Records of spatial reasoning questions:
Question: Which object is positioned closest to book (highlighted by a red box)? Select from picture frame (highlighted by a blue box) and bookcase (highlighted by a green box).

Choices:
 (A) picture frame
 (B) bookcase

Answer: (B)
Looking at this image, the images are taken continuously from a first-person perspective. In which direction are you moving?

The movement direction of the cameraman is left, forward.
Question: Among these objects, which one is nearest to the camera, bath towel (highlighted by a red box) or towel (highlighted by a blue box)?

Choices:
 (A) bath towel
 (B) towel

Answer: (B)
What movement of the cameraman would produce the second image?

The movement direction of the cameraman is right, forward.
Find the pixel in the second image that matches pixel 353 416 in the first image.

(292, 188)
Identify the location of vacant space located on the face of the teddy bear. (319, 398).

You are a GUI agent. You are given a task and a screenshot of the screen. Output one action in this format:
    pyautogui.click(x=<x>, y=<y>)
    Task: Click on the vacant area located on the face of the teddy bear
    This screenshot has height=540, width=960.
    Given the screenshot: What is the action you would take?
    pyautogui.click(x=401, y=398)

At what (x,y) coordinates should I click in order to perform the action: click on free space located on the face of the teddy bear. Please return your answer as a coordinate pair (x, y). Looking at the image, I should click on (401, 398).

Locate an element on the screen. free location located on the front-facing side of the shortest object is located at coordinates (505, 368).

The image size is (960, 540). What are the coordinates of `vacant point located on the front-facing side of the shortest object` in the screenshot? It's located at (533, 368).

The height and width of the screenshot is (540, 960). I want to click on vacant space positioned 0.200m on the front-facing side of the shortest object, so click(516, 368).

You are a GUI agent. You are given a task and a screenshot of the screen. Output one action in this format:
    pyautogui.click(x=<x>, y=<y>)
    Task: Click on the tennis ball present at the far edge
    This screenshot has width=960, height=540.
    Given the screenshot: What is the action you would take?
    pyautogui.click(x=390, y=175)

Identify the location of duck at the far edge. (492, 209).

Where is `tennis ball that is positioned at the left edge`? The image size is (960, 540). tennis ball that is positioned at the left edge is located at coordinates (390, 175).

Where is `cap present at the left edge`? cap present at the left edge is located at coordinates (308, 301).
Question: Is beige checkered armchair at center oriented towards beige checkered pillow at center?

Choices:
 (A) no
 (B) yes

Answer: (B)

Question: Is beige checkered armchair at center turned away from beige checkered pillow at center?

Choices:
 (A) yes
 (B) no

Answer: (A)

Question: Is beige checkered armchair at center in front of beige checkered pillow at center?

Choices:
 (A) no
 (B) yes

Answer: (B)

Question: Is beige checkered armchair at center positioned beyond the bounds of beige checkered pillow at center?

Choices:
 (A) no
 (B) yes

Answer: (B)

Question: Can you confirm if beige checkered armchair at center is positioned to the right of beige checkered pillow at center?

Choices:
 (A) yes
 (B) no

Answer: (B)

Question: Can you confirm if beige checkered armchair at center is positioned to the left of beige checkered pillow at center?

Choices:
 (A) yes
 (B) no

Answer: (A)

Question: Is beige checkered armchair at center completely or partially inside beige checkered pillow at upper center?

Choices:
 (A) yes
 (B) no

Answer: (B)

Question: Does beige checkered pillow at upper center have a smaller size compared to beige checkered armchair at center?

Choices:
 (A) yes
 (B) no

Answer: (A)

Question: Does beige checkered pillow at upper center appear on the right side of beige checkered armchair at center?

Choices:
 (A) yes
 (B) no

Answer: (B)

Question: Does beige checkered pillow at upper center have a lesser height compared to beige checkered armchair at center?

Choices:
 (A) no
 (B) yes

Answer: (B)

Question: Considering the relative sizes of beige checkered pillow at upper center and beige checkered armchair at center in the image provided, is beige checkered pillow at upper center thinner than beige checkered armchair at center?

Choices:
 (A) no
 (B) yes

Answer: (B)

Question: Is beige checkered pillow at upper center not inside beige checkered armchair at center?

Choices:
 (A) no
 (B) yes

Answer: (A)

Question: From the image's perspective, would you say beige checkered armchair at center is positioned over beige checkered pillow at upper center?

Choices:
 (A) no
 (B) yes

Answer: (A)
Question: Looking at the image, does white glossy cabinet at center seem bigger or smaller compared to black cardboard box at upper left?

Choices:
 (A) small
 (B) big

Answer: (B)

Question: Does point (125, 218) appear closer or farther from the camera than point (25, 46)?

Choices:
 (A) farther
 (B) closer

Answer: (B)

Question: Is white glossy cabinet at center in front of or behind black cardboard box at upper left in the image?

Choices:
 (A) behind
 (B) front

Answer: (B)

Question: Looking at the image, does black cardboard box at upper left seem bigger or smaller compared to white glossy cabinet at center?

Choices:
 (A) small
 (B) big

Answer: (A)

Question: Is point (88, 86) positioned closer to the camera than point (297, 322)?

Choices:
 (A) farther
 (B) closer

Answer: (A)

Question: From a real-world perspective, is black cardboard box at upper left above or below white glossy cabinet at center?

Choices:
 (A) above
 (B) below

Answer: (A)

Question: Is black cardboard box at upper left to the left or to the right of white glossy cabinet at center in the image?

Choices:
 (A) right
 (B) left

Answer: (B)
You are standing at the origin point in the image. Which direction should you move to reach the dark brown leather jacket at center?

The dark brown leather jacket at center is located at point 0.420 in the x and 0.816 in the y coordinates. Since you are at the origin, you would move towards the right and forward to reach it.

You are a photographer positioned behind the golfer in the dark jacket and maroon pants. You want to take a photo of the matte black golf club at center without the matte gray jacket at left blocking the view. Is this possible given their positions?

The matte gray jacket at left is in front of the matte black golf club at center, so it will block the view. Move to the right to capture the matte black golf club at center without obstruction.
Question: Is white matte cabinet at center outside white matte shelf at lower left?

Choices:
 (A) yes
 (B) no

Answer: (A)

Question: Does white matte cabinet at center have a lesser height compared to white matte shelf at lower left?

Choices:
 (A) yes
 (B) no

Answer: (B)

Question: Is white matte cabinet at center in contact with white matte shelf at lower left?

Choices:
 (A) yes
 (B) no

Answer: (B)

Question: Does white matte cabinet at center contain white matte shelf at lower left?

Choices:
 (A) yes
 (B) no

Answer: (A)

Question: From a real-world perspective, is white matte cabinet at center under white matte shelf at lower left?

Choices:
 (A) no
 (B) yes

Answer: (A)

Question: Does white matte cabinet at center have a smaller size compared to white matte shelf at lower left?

→ Goal
Reproduce the listing above word for word, from its first line through its last.

→ Answer to the exercise
Question: Which object is positioned closest to book (highlighted by a red box)? Select from picture frame (highlighted by a blue box) and bookcase (highlighted by a green box).

Choices:
 (A) picture frame
 (B) bookcase

Answer: (B)
Looking at this image, the images are taken continuously from a first-person perspective. In which direction are you moving?

The movement direction of the cameraman is left, forward.
Question: Among these objects, which one is nearest to the camera, bath towel (highlighted by a red box) or towel (highlighted by a blue box)?

Choices:
 (A) bath towel
 (B) towel

Answer: (B)
What movement of the cameraman would produce the second image?

The movement direction of the cameraman is right, forward.
Find the pixel in the second image that matches pixel 353 416 in the first image.

(292, 188)
Identify the location of vacant space located on the face of the teddy bear. (319, 398).

You are a GUI agent. You are given a task and a screenshot of the screen. Output one action in this format:
    pyautogui.click(x=<x>, y=<y>)
    Task: Click on the vacant area located on the face of the teddy bear
    This screenshot has height=540, width=960.
    Given the screenshot: What is the action you would take?
    pyautogui.click(x=401, y=398)

At what (x,y) coordinates should I click in order to perform the action: click on free space located on the face of the teddy bear. Please return your answer as a coordinate pair (x, y). Looking at the image, I should click on (401, 398).

Locate an element on the screen. free location located on the front-facing side of the shortest object is located at coordinates (505, 368).

The image size is (960, 540). What are the coordinates of `vacant point located on the front-facing side of the shortest object` in the screenshot? It's located at (533, 368).

The height and width of the screenshot is (540, 960). I want to click on vacant space positioned 0.200m on the front-facing side of the shortest object, so click(516, 368).

You are a GUI agent. You are given a task and a screenshot of the screen. Output one action in this format:
    pyautogui.click(x=<x>, y=<y>)
    Task: Click on the tennis ball present at the far edge
    This screenshot has width=960, height=540.
    Given the screenshot: What is the action you would take?
    pyautogui.click(x=390, y=175)

Identify the location of duck at the far edge. (492, 209).

Where is `tennis ball that is positioned at the left edge`? The image size is (960, 540). tennis ball that is positioned at the left edge is located at coordinates (390, 175).

Where is `cap present at the left edge`? cap present at the left edge is located at coordinates (308, 301).
Question: Is beige checkered armchair at center oriented towards beige checkered pillow at center?

Choices:
 (A) no
 (B) yes

Answer: (B)

Question: Is beige checkered armchair at center turned away from beige checkered pillow at center?

Choices:
 (A) yes
 (B) no

Answer: (A)

Question: Is beige checkered armchair at center in front of beige checkered pillow at center?

Choices:
 (A) no
 (B) yes

Answer: (B)

Question: Is beige checkered armchair at center positioned beyond the bounds of beige checkered pillow at center?

Choices:
 (A) no
 (B) yes

Answer: (B)

Question: Can you confirm if beige checkered armchair at center is positioned to the right of beige checkered pillow at center?

Choices:
 (A) yes
 (B) no

Answer: (B)

Question: Can you confirm if beige checkered armchair at center is positioned to the left of beige checkered pillow at center?

Choices:
 (A) yes
 (B) no

Answer: (A)

Question: Is beige checkered armchair at center completely or partially inside beige checkered pillow at upper center?

Choices:
 (A) yes
 (B) no

Answer: (B)

Question: Does beige checkered pillow at upper center have a smaller size compared to beige checkered armchair at center?

Choices:
 (A) yes
 (B) no

Answer: (A)

Question: Does beige checkered pillow at upper center appear on the right side of beige checkered armchair at center?

Choices:
 (A) yes
 (B) no

Answer: (B)

Question: Does beige checkered pillow at upper center have a lesser height compared to beige checkered armchair at center?

Choices:
 (A) no
 (B) yes

Answer: (B)

Question: Considering the relative sizes of beige checkered pillow at upper center and beige checkered armchair at center in the image provided, is beige checkered pillow at upper center thinner than beige checkered armchair at center?

Choices:
 (A) no
 (B) yes

Answer: (B)

Question: Is beige checkered pillow at upper center not inside beige checkered armchair at center?

Choices:
 (A) no
 (B) yes

Answer: (A)

Question: From the image's perspective, would you say beige checkered armchair at center is positioned over beige checkered pillow at upper center?

Choices:
 (A) no
 (B) yes

Answer: (A)
Question: Looking at the image, does white glossy cabinet at center seem bigger or smaller compared to black cardboard box at upper left?

Choices:
 (A) small
 (B) big

Answer: (B)

Question: Does point (125, 218) appear closer or farther from the camera than point (25, 46)?

Choices:
 (A) farther
 (B) closer

Answer: (B)

Question: Is white glossy cabinet at center in front of or behind black cardboard box at upper left in the image?

Choices:
 (A) behind
 (B) front

Answer: (B)

Question: Looking at the image, does black cardboard box at upper left seem bigger or smaller compared to white glossy cabinet at center?

Choices:
 (A) small
 (B) big

Answer: (A)

Question: Is point (88, 86) positioned closer to the camera than point (297, 322)?

Choices:
 (A) farther
 (B) closer

Answer: (A)

Question: From a real-world perspective, is black cardboard box at upper left above or below white glossy cabinet at center?

Choices:
 (A) above
 (B) below

Answer: (A)

Question: Is black cardboard box at upper left to the left or to the right of white glossy cabinet at center in the image?

Choices:
 (A) right
 (B) left

Answer: (B)
You are standing at the origin point in the image. Which direction should you move to reach the dark brown leather jacket at center?

The dark brown leather jacket at center is located at point 0.420 in the x and 0.816 in the y coordinates. Since you are at the origin, you would move towards the right and forward to reach it.

You are a photographer positioned behind the golfer in the dark jacket and maroon pants. You want to take a photo of the matte black golf club at center without the matte gray jacket at left blocking the view. Is this possible given their positions?

The matte gray jacket at left is in front of the matte black golf club at center, so it will block the view. Move to the right to capture the matte black golf club at center without obstruction.
Question: Is white matte cabinet at center outside white matte shelf at lower left?

Choices:
 (A) yes
 (B) no

Answer: (A)

Question: Does white matte cabinet at center have a lesser height compared to white matte shelf at lower left?

Choices:
 (A) yes
 (B) no

Answer: (B)

Question: Is white matte cabinet at center in contact with white matte shelf at lower left?

Choices:
 (A) yes
 (B) no

Answer: (B)

Question: Does white matte cabinet at center contain white matte shelf at lower left?

Choices:
 (A) yes
 (B) no

Answer: (A)

Question: From a real-world perspective, is white matte cabinet at center under white matte shelf at lower left?

Choices:
 (A) no
 (B) yes

Answer: (A)

Question: Does white matte cabinet at center have a smaller size compared to white matte shelf at lower left?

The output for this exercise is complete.